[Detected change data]

..........

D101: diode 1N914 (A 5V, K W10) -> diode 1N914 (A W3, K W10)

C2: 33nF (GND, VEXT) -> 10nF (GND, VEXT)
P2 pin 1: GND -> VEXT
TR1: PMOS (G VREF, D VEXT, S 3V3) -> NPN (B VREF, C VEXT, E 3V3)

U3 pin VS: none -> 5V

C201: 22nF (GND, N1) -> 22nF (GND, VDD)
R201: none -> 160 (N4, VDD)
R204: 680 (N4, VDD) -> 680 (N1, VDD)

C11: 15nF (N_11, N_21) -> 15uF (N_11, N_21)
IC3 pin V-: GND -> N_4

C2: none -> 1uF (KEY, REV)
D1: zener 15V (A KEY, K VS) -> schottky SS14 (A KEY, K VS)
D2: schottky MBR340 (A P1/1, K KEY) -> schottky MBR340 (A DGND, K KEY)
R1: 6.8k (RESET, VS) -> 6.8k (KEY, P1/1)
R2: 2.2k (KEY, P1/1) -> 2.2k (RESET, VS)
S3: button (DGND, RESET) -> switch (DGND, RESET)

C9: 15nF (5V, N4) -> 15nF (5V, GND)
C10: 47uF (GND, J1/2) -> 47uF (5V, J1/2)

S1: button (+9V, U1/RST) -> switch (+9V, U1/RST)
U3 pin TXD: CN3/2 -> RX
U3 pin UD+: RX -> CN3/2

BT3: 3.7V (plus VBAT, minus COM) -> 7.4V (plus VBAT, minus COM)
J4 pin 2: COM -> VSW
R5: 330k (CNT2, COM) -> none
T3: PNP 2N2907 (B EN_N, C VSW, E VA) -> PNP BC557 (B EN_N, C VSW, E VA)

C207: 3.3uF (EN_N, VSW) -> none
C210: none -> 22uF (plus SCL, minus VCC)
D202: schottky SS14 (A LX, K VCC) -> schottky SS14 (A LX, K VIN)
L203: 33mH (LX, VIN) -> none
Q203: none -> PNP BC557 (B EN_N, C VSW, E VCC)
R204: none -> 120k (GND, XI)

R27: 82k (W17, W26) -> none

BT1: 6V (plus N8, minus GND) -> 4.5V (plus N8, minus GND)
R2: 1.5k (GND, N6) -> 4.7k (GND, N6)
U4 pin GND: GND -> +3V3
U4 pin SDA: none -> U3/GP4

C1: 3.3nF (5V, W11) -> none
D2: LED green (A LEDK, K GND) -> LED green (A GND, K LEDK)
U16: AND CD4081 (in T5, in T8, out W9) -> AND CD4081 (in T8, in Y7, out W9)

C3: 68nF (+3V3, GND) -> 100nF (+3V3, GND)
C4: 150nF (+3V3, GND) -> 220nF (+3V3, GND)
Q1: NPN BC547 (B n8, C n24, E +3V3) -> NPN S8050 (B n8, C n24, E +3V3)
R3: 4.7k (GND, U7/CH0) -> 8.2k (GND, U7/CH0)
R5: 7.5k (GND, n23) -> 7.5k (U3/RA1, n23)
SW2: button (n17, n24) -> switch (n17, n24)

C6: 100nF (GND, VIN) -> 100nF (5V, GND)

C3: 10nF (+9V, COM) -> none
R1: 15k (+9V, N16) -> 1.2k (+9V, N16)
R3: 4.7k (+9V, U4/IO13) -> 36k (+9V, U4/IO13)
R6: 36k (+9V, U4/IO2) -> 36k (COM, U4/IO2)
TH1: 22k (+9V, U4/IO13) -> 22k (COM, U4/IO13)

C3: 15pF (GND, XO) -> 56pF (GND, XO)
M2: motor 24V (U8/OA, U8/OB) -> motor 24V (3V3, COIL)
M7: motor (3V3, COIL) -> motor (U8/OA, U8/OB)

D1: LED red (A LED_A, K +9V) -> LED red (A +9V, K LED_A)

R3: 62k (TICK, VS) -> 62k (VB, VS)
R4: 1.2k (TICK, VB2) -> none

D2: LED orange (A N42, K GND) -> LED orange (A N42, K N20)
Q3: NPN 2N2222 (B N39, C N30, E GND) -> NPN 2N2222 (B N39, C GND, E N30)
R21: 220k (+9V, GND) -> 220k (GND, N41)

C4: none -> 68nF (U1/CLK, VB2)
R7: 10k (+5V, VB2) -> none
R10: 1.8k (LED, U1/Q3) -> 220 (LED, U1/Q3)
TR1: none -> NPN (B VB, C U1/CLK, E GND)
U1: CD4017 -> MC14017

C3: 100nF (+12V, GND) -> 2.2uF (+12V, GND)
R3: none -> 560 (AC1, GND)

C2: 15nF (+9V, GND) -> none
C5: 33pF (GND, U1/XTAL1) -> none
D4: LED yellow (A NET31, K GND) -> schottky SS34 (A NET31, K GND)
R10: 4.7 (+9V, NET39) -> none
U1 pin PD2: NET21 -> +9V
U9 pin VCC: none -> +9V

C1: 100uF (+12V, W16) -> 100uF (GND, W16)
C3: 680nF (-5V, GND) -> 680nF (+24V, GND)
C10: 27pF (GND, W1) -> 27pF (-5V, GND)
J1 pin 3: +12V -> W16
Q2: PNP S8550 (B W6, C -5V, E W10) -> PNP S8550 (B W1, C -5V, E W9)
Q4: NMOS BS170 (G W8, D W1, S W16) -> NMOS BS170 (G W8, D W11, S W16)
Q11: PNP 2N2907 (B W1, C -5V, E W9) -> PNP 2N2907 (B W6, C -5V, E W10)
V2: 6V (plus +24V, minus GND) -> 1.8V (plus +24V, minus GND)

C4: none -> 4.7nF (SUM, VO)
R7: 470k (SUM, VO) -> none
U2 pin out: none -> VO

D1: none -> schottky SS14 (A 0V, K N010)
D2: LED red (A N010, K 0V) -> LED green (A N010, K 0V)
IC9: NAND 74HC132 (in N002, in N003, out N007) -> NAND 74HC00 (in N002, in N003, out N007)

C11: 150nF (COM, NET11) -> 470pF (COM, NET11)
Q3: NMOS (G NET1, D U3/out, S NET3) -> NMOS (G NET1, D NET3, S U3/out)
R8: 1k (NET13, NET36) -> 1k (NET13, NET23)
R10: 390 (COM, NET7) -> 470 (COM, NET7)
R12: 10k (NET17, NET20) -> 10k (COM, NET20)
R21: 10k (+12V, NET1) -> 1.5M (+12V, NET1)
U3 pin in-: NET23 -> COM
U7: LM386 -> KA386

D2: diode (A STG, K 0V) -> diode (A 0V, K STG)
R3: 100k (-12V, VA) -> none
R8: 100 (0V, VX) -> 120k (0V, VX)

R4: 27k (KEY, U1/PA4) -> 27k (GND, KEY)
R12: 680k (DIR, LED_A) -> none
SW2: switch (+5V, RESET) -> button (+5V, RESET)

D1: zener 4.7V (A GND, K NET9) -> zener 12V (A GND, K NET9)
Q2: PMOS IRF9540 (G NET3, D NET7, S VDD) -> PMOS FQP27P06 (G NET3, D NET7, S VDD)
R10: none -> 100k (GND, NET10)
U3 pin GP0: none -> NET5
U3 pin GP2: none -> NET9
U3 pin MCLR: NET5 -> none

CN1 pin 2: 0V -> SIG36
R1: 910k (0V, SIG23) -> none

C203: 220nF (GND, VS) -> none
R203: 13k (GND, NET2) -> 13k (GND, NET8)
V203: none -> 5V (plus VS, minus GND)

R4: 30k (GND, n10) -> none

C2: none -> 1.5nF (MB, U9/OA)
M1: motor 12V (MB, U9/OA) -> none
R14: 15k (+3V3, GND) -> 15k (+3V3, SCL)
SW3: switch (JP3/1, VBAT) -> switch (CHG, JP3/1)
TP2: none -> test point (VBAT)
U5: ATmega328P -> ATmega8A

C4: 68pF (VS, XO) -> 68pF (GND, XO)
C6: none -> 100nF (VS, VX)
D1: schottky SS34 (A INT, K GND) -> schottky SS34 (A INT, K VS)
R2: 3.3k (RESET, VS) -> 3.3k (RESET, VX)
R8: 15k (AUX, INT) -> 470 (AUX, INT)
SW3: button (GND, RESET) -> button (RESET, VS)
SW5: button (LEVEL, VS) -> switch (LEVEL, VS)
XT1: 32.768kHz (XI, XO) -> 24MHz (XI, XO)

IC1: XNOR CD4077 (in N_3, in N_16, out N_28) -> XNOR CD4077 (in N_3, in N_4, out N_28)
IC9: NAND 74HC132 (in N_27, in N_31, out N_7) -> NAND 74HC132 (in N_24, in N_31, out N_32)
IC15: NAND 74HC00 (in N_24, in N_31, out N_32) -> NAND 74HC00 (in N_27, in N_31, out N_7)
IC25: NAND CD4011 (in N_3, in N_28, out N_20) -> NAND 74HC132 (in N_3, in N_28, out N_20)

..........

EXERCISE DETAILS —
From the data above, gather every line that includes the word "switch".

WRITTEN RESPONSE —
S3: button (DGND, RESET) -> switch (DGND, RESET)
S1: button (+9V, U1/RST) -> switch (+9V, U1/RST)
SW2: button (n17, n24) -> switch (n17, n24)
SW2: switch (+5V, RESET) -> button (+5V, RESET)
SW3: switch (JP3/1, VBAT) -> switch (CHG, JP3/1)
SW5: button (LEVEL, VS) -> switch (LEVEL, VS)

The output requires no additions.